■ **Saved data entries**
□ □ □ □ □ □ □

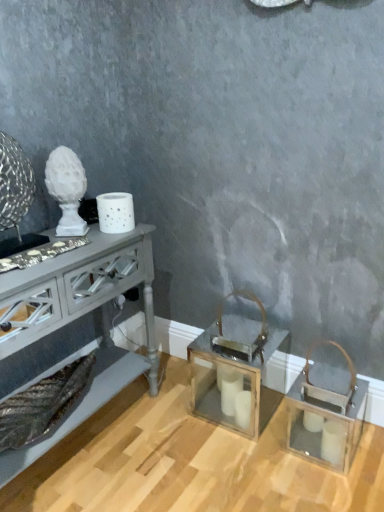
Looking at this image, what is the approximate width of matte gray console table at left, acting as the second table starting from the right?

matte gray console table at left, acting as the second table starting from the right, is 12.21 inches wide.

Measure the distance between matte gray console table at left, acting as the second table starting from the right, and camera.

They are 3.67 feet apart.

The width and height of the screenshot is (384, 512). Find the location of `matte gray console table at left, which is the first table in left-to-right order`. matte gray console table at left, which is the first table in left-to-right order is located at coordinates (75, 327).

Describe the element at coordinates (75, 327) in the screenshot. The height and width of the screenshot is (512, 384). I see `matte gray console table at left, acting as the second table starting from the right` at that location.

At what (x,y) coordinates should I click in order to perform the action: click on clear glass lantern at center, the 2th table in the left-to-right sequence. Please return your answer as a coordinate pair (x, y). Image resolution: width=384 pixels, height=512 pixels. Looking at the image, I should click on (240, 374).

Image resolution: width=384 pixels, height=512 pixels. Describe the element at coordinates (240, 374) in the screenshot. I see `clear glass lantern at center, the 1th table positioned from the right` at that location.

I want to click on matte gray console table at left, acting as the second table starting from the right, so click(x=75, y=327).

Is matte gray console table at left, which is the first table in left-to-right order, at the left side of clear glass lantern at center, the 2th table in the left-to-right sequence?

Yes.

Which is in front, matte gray console table at left, which is the first table in left-to-right order, or clear glass lantern at center, the 2th table in the left-to-right sequence?

matte gray console table at left, which is the first table in left-to-right order.

Between point (7, 460) and point (189, 356), which one is positioned behind?

The point (189, 356) is farther.

From the image's perspective, is matte gray console table at left, which is the first table in left-to-right order, positioned above or below clear glass lantern at center, the 1th table positioned from the right?

matte gray console table at left, which is the first table in left-to-right order, is situated higher than clear glass lantern at center, the 1th table positioned from the right, in the image.

From a real-world perspective, which is physically above, matte gray console table at left, acting as the second table starting from the right, or clear glass lantern at center, the 1th table positioned from the right?

matte gray console table at left, acting as the second table starting from the right, from a real-world perspective.

Considering the sizes of matte gray console table at left, acting as the second table starting from the right, and clear glass lantern at center, the 2th table in the left-to-right sequence, in the image, is matte gray console table at left, acting as the second table starting from the right, wider or thinner than clear glass lantern at center, the 2th table in the left-to-right sequence,?

Clearly, matte gray console table at left, acting as the second table starting from the right, has more width compared to clear glass lantern at center, the 2th table in the left-to-right sequence.

Does matte gray console table at left, which is the first table in left-to-right order, have a lesser height compared to clear glass lantern at center, the 1th table positioned from the right?

No.

Considering the relative sizes of matte gray console table at left, acting as the second table starting from the right, and clear glass lantern at center, the 2th table in the left-to-right sequence, in the image provided, is matte gray console table at left, acting as the second table starting from the right, bigger than clear glass lantern at center, the 2th table in the left-to-right sequence,?

Correct, matte gray console table at left, acting as the second table starting from the right, is larger in size than clear glass lantern at center, the 2th table in the left-to-right sequence.

Would you say clear glass lantern at center, the 1th table positioned from the right, is part of matte gray console table at left, which is the first table in left-to-right order,'s contents?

□ □ □ □ □ □ □

■ **What you should do**
Reproduce the rows from the start of the records through the line that contains "Image resolution: width=384 pixels, height=512 pixels. Describe", replacing "console table" with "sideboard" and keeping everything else the same. Leave the pictures out of your answer.

■ **Output of the task**
Looking at this image, what is the approximate width of matte gray sideboard at left, acting as the second table starting from the right?

matte gray sideboard at left, acting as the second table starting from the right, is 12.21 inches wide.

Measure the distance between matte gray sideboard at left, acting as the second table starting from the right, and camera.

They are 3.67 feet apart.

The width and height of the screenshot is (384, 512). Find the location of `matte gray sideboard at left, which is the first table in left-to-right order`. matte gray sideboard at left, which is the first table in left-to-right order is located at coordinates (75, 327).

Describe the element at coordinates (75, 327) in the screenshot. The height and width of the screenshot is (512, 384). I see `matte gray sideboard at left, acting as the second table starting from the right` at that location.

At what (x,y) coordinates should I click in order to perform the action: click on clear glass lantern at center, the 2th table in the left-to-right sequence. Please return your answer as a coordinate pair (x, y). Image resolution: width=384 pixels, height=512 pixels. Looking at the image, I should click on (240, 374).

Image resolution: width=384 pixels, height=512 pixels. Describe the element at coordinates (240, 374) in the screenshot. I see `clear glass lantern at center, the 1th table positioned from the right` at that location.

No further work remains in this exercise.